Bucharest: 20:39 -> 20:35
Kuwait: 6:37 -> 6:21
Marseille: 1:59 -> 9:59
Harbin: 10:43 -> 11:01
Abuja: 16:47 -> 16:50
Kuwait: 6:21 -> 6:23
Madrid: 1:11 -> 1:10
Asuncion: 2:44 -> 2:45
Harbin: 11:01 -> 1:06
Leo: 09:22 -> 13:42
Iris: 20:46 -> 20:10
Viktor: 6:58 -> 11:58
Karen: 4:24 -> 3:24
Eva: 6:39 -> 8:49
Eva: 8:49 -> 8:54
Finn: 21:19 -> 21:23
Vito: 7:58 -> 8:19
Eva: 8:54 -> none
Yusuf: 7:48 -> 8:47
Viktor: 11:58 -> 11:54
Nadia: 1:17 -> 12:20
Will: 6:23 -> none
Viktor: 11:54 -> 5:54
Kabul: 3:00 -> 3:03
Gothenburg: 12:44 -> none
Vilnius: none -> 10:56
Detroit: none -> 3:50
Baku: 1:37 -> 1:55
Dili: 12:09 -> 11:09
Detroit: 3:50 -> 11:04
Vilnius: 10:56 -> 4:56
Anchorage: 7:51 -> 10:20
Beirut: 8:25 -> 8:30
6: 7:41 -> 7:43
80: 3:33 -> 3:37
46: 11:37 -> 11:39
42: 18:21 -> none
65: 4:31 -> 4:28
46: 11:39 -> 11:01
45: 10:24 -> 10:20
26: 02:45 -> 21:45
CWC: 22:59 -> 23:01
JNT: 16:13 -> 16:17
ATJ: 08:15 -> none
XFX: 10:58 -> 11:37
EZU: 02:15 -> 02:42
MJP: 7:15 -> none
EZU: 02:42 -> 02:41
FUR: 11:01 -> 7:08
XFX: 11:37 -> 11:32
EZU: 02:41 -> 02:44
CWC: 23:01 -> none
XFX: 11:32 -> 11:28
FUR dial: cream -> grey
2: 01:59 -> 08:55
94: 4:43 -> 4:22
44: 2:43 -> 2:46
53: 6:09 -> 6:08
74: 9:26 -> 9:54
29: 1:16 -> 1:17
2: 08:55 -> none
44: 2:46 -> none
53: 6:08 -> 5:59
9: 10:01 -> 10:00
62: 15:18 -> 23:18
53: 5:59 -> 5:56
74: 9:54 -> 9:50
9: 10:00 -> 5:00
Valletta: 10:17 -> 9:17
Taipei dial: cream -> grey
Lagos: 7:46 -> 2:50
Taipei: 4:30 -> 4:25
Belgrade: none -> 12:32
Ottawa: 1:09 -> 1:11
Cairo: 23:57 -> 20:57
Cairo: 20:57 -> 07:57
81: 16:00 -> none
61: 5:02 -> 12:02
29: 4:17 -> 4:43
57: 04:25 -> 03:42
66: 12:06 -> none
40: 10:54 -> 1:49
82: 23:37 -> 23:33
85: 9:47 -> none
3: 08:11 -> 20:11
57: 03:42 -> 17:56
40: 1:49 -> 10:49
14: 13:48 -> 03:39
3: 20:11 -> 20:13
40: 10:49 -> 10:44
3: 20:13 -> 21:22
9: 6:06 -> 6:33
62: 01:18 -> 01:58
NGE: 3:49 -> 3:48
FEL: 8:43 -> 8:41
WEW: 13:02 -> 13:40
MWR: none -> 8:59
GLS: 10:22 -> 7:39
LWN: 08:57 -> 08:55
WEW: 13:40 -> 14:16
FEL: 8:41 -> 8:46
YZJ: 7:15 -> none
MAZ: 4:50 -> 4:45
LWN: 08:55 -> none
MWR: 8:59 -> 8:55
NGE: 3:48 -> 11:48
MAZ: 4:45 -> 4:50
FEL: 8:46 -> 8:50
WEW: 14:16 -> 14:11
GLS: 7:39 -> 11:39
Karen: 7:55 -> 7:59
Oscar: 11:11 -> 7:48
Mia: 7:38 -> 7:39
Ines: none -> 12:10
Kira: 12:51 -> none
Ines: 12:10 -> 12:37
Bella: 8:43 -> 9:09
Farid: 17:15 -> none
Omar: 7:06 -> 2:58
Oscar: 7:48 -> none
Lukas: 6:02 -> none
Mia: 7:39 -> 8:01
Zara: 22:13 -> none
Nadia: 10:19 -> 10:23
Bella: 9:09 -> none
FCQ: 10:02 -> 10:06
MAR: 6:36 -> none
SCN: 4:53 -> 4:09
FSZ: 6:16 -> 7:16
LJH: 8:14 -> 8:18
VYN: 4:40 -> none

※

- Qué se pide -
Vuelca en una lista JSON de cadenas, una por línea y sin las líneas en blanco, solo el tramo de los ítems que va desde su comienzo hasta la línea que contiene "Baku: 1:37 -> 1:55", ambos extremos incluidos.

- Respuesta completa -
[
  "Bucharest: 20:39 -> 20:35",
  "Kuwait: 6:37 -> 6:21",
  "Marseille: 1:59 -> 9:59",
  "Harbin: 10:43 -> 11:01",
  "Abuja: 16:47 -> 16:50",
  "Kuwait: 6:21 -> 6:23",
  "Madrid: 1:11 -> 1:10",
  "Asuncion: 2:44 -> 2:45",
  "Harbin: 11:01 -> 1:06",
  "Leo: 09:22 -> 13:42",
  "Iris: 20:46 -> 20:10",
  "Viktor: 6:58 -> 11:58",
  "Karen: 4:24 -> 3:24",
  "Eva: 6:39 -> 8:49",
  "Eva: 8:49 -> 8:54",
  "Finn: 21:19 -> 21:23",
  "Vito: 7:58 -> 8:19",
  "Eva: 8:54 -> none",
  "Yusuf: 7:48 -> 8:47",
  "Viktor: 11:58 -> 11:54",
  "Nadia: 1:17 -> 12:20",
  "Will: 6:23 -> none",
  "Viktor: 11:54 -> 5:54",
  "Kabul: 3:00 -> 3:03",
  "Gothenburg: 12:44 -> none",
  "Vilnius: none -> 10:56",
  "Detroit: none -> 3:50",
  "Baku: 1:37 -> 1:55"
]